The answer should be an exact repeat of the stretch of material below from the line containing "brown brick H8:K8" through the line containing "purple brick E2:F2".

* AVAILABLE DATA
++++

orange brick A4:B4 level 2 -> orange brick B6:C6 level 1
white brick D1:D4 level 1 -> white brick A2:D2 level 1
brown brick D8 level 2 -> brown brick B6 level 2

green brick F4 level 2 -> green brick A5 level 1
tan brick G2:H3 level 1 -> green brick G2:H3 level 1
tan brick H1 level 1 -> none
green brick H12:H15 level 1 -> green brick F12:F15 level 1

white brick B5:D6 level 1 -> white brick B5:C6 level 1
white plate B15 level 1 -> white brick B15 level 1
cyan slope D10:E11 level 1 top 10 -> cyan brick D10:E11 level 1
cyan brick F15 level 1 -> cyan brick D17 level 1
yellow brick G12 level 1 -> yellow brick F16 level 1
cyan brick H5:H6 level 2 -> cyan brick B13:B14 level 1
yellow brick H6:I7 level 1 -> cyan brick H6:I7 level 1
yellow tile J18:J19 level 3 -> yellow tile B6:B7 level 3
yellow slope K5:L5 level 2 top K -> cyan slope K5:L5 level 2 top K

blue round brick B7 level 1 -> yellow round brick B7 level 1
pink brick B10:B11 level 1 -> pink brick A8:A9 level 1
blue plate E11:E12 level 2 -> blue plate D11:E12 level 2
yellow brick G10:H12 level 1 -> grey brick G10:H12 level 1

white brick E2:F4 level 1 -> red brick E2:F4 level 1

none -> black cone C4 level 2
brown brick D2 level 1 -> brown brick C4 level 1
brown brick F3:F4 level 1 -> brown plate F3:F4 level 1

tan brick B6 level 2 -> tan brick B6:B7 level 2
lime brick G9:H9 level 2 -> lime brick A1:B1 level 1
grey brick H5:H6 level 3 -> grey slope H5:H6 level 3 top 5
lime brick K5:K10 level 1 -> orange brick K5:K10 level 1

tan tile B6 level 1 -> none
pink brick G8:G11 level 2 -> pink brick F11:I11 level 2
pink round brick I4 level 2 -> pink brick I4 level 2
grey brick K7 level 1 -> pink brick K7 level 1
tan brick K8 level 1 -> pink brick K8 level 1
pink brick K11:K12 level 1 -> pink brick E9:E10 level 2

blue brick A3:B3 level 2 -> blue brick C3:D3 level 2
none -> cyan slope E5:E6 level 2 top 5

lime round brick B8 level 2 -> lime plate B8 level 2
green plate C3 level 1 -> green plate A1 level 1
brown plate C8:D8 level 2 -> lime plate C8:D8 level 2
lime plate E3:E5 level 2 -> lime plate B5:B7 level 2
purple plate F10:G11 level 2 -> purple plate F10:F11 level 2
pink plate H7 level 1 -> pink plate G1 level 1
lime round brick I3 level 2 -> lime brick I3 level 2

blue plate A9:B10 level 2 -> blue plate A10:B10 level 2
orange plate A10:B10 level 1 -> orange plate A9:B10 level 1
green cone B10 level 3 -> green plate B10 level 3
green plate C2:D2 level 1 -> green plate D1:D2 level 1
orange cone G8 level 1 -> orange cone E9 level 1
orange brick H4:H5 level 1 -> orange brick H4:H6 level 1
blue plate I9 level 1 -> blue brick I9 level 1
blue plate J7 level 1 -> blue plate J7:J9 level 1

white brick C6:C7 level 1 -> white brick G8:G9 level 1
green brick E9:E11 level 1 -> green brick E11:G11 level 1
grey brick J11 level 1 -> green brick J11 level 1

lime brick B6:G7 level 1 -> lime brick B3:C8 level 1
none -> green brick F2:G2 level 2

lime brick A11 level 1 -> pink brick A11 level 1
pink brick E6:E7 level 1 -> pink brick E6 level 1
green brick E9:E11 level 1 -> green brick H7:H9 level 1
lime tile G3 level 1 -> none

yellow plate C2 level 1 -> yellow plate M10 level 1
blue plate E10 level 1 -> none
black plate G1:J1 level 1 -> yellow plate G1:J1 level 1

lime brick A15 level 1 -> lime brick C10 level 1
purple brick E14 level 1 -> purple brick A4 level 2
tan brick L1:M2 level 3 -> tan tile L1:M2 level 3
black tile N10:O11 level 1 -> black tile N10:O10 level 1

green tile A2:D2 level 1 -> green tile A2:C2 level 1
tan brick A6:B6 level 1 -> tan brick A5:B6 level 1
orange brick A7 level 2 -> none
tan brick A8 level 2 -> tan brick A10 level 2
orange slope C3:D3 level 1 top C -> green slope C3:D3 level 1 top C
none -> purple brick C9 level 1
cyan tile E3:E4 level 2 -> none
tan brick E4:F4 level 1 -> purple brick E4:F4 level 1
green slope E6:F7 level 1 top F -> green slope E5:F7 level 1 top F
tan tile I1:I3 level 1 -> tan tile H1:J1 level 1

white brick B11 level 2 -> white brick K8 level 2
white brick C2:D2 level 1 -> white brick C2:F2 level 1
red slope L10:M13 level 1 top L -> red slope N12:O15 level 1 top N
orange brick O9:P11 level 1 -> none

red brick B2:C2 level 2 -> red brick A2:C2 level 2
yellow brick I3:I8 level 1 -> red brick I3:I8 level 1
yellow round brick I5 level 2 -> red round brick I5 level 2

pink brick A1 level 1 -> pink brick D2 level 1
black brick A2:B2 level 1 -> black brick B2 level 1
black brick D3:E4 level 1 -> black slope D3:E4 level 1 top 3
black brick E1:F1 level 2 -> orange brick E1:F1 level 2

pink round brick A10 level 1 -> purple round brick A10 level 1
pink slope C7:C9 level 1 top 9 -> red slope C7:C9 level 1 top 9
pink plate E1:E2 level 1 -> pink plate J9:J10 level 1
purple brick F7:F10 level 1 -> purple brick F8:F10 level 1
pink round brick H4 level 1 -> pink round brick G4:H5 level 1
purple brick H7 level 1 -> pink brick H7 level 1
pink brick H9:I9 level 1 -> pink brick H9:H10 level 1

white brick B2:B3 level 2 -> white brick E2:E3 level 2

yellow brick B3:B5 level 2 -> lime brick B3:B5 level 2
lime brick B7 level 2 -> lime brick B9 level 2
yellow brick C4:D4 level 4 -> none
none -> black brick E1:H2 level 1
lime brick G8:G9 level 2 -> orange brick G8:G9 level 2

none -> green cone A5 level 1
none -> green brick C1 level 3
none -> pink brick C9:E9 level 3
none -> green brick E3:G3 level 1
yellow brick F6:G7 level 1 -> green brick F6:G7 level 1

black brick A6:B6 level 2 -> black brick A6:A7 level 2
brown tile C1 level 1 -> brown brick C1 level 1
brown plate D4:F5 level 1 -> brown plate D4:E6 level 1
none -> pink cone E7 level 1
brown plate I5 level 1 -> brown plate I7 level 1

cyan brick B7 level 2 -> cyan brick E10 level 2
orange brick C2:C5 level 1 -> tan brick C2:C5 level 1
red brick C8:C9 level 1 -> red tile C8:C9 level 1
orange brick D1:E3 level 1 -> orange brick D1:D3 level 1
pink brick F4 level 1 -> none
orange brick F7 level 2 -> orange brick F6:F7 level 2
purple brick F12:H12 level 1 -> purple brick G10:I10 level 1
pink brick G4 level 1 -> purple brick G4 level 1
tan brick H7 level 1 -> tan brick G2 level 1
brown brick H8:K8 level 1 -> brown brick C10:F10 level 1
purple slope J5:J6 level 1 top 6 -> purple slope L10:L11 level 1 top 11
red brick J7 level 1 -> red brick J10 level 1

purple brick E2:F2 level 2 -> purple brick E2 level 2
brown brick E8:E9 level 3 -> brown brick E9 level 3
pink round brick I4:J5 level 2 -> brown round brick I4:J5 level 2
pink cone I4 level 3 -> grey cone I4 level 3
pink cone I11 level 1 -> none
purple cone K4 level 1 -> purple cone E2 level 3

++++

* OUTPUT FOR THIS TASK
brown brick H8:K8 level 1 -> brown brick C10:F10 level 1
purple slope J5:J6 level 1 top 6 -> purple slope L10:L11 level 1 top 11
red brick J7 level 1 -> red brick J10 level 1

purple brick E2:F2 level 2 -> purple brick E2 level 2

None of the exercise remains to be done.